## EXERCISE DESCRIPTION
Which of the lines below contain the string "blue"? Pull each one out of the data.

[Scene difference descriptions]
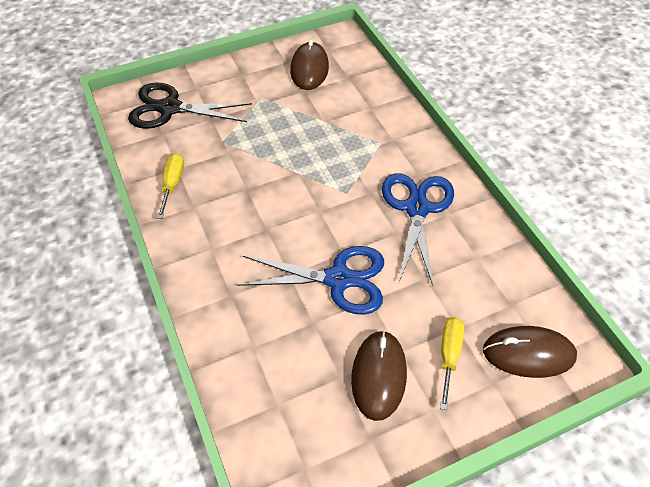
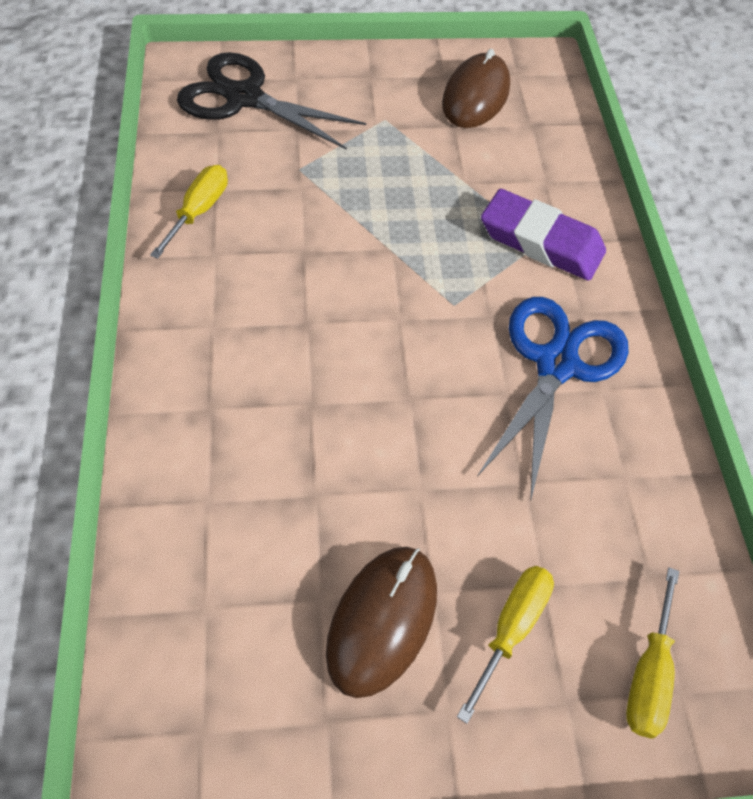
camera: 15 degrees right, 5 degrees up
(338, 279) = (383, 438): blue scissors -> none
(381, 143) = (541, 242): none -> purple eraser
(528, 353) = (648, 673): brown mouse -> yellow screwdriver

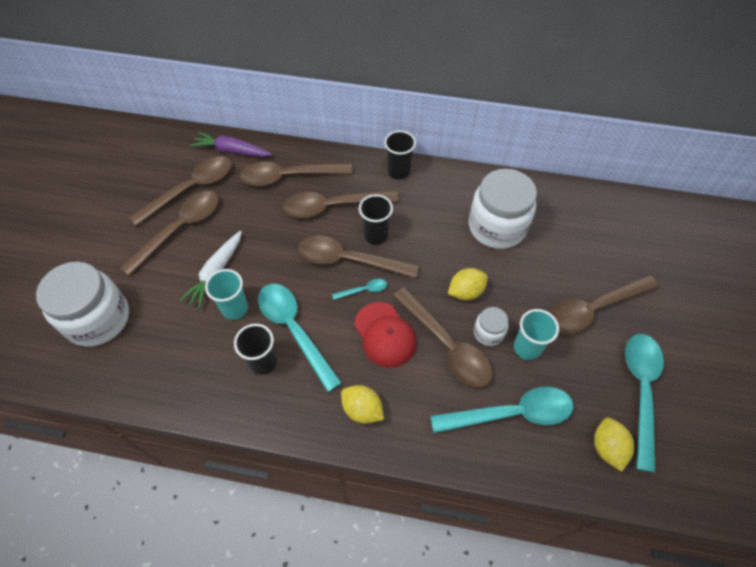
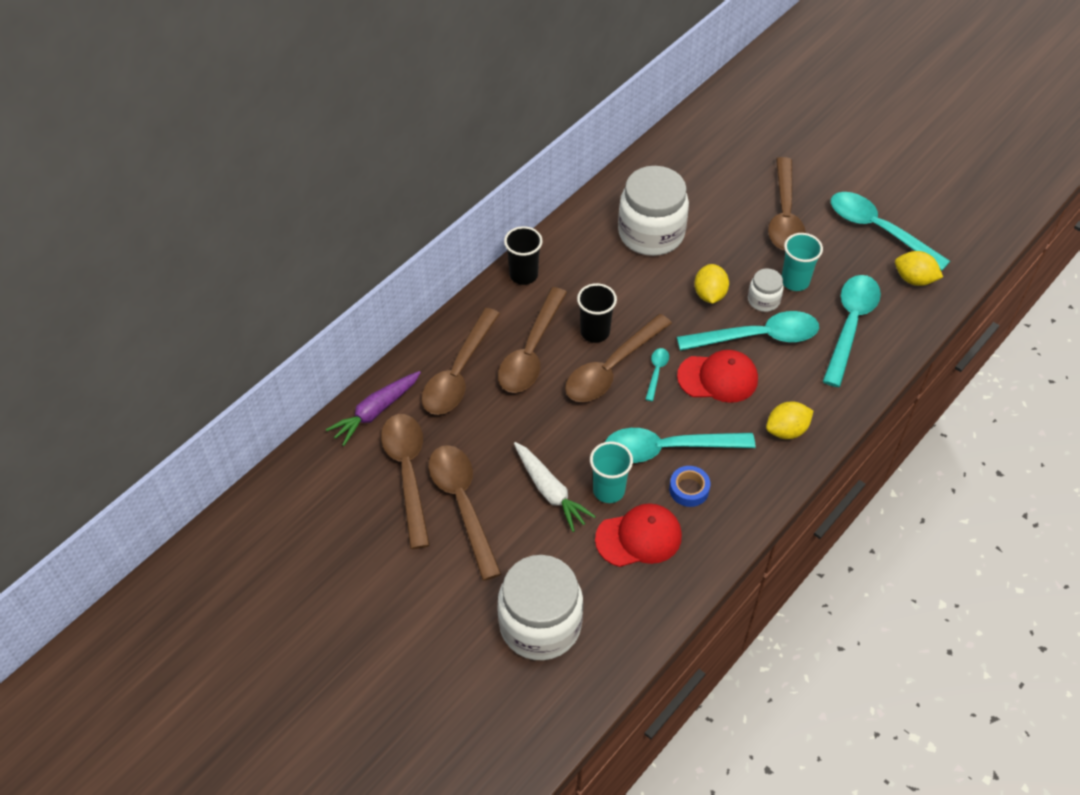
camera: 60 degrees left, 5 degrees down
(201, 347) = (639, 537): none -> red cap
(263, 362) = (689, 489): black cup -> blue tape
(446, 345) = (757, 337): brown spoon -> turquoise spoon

## SOLUTION TO THE EXERCISE
(338, 279) = (383, 438): blue scissors -> none
(263, 362) = (689, 489): black cup -> blue tape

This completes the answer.